_WORK TASK_:
For the data below, give again exactly the lines from the one containing "[590, 337, 665, 379] (first image)" through the one containing "[457, 77, 530, 150]", both ends included, and no others.

_INPUT DATA_:
────────────────────
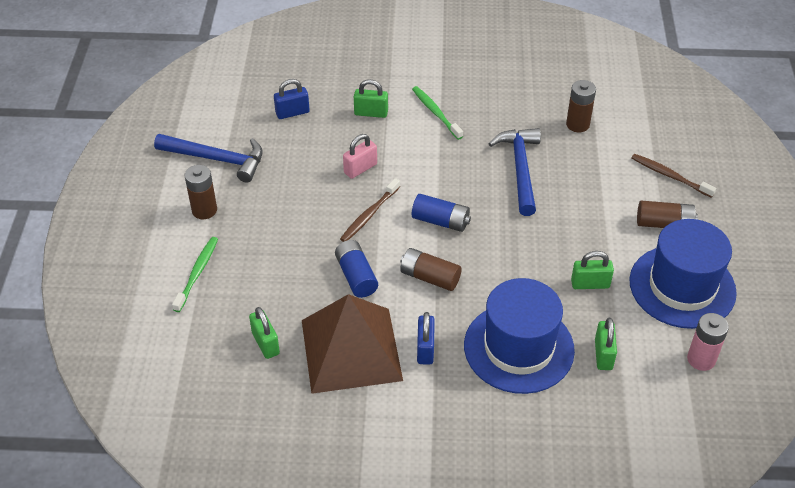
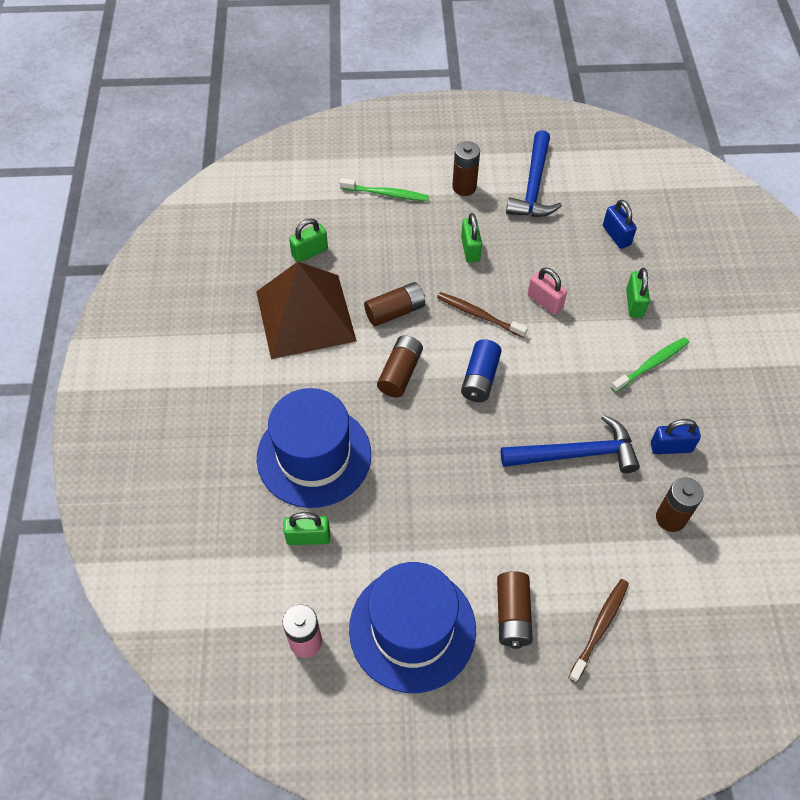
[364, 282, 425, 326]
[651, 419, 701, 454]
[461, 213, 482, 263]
────────────────────
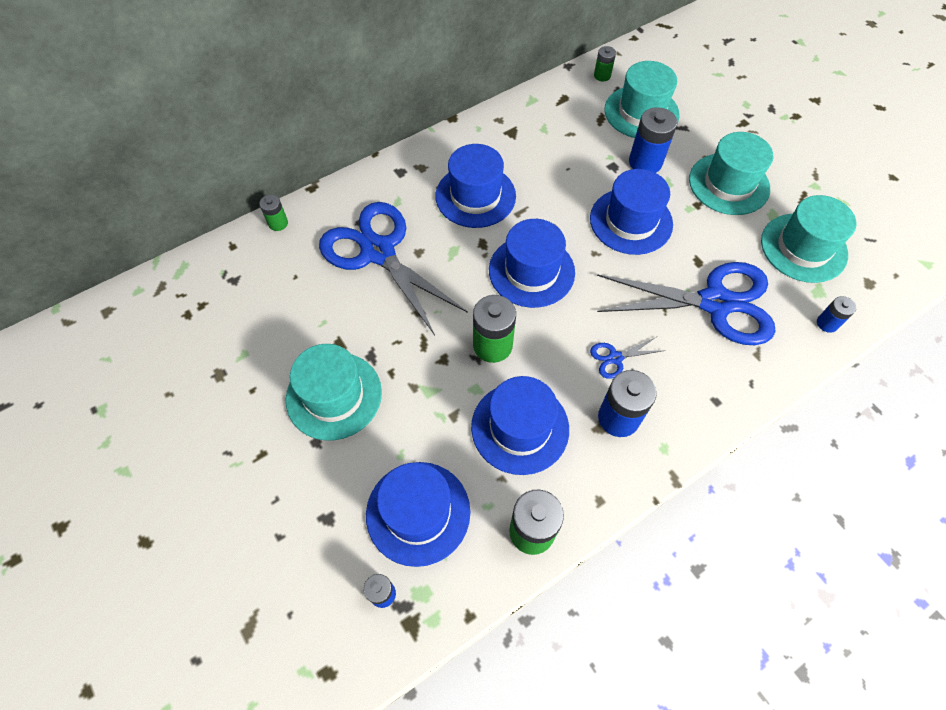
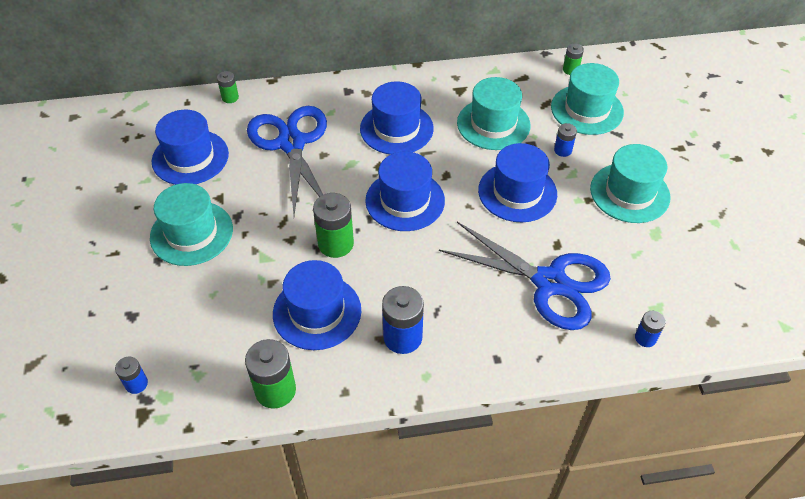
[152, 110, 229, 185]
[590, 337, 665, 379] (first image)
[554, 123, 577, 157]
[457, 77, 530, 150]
────────────────────
_SOLVED PROBLEM_:
[590, 337, 665, 379] (first image)
[554, 123, 577, 157]
[457, 77, 530, 150]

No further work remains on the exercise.